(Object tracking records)

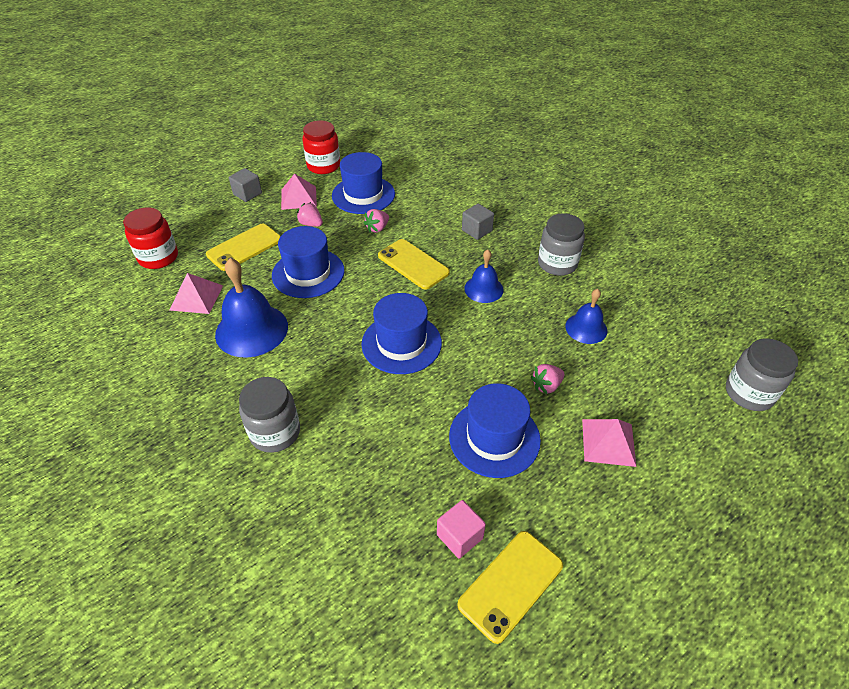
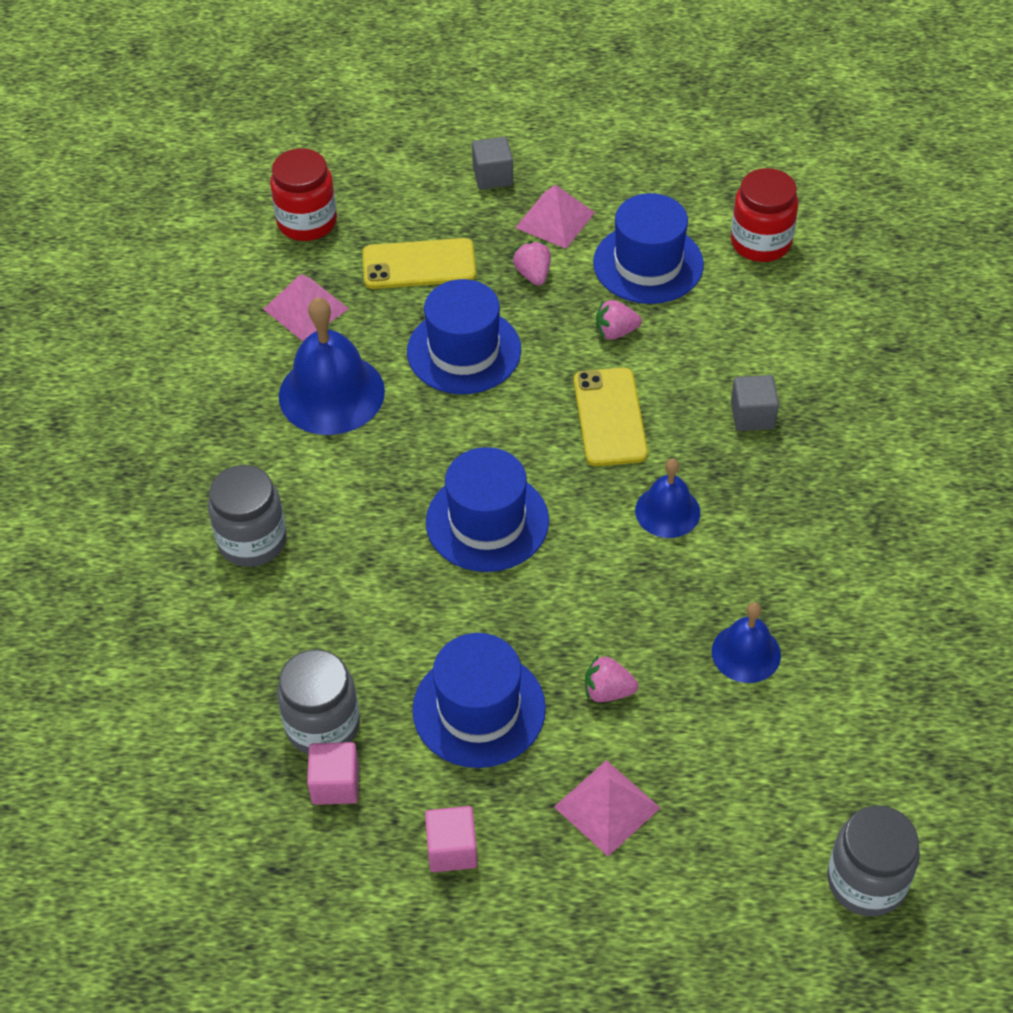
camera: 40 degrees right, 5 degrees up
(323, 166) = (638, 181): red jar -> red jar (760, 242)
(511, 585) = (338, 867): yellow phone -> none
(557, 264) = (813, 537): grey jar -> grey jar (322, 725)
(560, 524) = (452, 849): none -> pink cube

Task →
With the pictures removed, copy the data above word for word.

Response →
camera: 40 degrees right, 5 degrees up
(323, 166) = (638, 181): red jar -> red jar (760, 242)
(511, 585) = (338, 867): yellow phone -> none
(557, 264) = (813, 537): grey jar -> grey jar (322, 725)
(560, 524) = (452, 849): none -> pink cube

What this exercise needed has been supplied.